* begin Records for this task *

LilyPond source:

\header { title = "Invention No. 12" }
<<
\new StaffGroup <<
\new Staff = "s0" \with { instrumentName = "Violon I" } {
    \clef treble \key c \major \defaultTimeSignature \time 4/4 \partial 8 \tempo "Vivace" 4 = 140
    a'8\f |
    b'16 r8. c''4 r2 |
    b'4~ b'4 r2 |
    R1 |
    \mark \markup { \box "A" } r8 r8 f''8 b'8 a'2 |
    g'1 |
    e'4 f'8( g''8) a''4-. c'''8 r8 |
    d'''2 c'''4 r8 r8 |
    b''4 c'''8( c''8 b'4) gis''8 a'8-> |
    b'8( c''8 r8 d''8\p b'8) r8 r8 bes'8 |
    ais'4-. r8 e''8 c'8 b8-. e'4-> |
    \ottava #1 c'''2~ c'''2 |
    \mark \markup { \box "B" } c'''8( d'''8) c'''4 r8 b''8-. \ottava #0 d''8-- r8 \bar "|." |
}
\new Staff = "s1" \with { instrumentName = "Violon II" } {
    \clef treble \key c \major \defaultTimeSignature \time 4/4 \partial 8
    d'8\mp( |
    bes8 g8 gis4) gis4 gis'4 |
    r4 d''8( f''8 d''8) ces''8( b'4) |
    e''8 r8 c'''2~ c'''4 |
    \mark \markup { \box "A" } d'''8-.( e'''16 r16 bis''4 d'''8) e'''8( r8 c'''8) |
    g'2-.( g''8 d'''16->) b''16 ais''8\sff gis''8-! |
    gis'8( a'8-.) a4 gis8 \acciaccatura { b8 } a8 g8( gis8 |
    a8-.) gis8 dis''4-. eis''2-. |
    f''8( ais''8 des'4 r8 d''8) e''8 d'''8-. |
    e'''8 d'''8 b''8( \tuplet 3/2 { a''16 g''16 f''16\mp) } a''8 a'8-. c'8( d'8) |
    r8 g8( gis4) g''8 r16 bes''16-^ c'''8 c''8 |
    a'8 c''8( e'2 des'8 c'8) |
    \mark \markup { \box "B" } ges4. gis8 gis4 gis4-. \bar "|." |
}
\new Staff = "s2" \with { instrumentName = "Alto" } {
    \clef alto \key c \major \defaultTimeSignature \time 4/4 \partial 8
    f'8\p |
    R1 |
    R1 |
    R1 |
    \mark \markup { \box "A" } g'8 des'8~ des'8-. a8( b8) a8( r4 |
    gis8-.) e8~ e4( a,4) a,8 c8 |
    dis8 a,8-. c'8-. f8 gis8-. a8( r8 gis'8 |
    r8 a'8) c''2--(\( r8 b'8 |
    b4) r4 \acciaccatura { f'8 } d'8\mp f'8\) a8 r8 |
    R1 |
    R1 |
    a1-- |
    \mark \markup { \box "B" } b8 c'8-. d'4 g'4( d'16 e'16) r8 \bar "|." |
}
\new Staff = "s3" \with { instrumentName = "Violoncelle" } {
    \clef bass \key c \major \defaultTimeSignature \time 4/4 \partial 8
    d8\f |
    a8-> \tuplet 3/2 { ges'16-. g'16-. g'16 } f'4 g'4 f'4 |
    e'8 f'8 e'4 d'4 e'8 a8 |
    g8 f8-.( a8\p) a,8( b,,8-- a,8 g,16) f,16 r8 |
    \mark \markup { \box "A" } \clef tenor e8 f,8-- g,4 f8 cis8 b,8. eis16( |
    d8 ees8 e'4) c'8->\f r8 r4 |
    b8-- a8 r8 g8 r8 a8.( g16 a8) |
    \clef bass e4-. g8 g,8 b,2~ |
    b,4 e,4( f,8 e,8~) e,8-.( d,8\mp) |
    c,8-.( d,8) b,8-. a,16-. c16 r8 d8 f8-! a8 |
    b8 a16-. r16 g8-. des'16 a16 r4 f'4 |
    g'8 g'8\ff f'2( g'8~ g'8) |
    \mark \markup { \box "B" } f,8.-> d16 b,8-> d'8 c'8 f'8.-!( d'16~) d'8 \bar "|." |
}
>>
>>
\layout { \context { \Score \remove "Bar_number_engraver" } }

* end Records for this task *

Aim:
Extract each line in the entries above that contains the string "instrumentName".

Completed exercise:
\new Staff = "s0" \with { instrumentName = "Violon I" } {
\new Staff = "s1" \with { instrumentName = "Violon II" } {
\new Staff = "s2" \with { instrumentName = "Alto" } {
\new Staff = "s3" \with { instrumentName = "Violoncelle" } {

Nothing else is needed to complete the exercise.